◆ INFORMATION SHOWN:
********

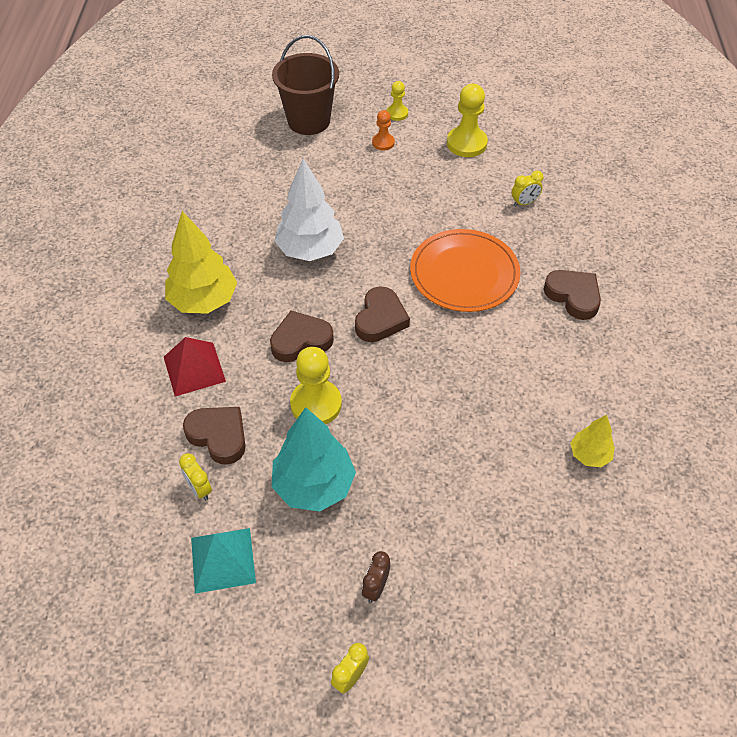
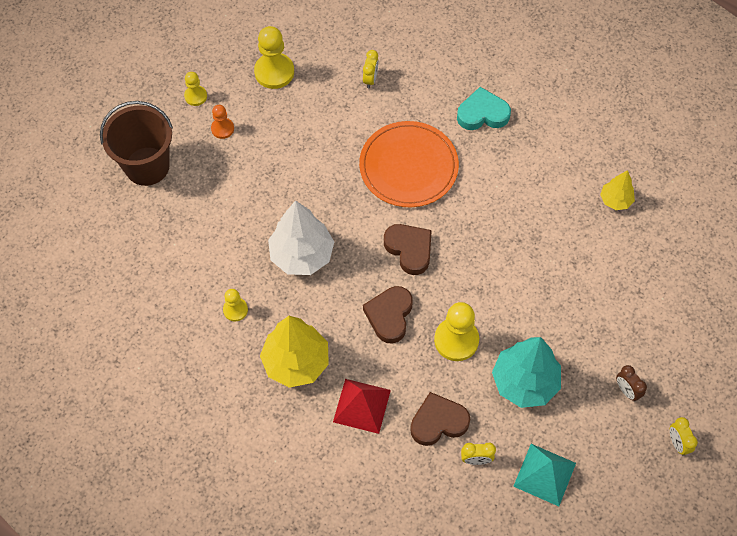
camera: 55 degrees left, 10 degrees up
brown heart [544,270,601,320] -> turquoise heart [457,87,511,130]
none -> yellow pawn [223,289,248,321]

********

◆ WHAT THE EXERCISE ASKS:
Leaving out the pictures, transcribe the material above exactly.

◆ TASK RESULT:
camera: 55 degrees left, 10 degrees up
brown heart [544,270,601,320] -> turquoise heart [457,87,511,130]
none -> yellow pawn [223,289,248,321]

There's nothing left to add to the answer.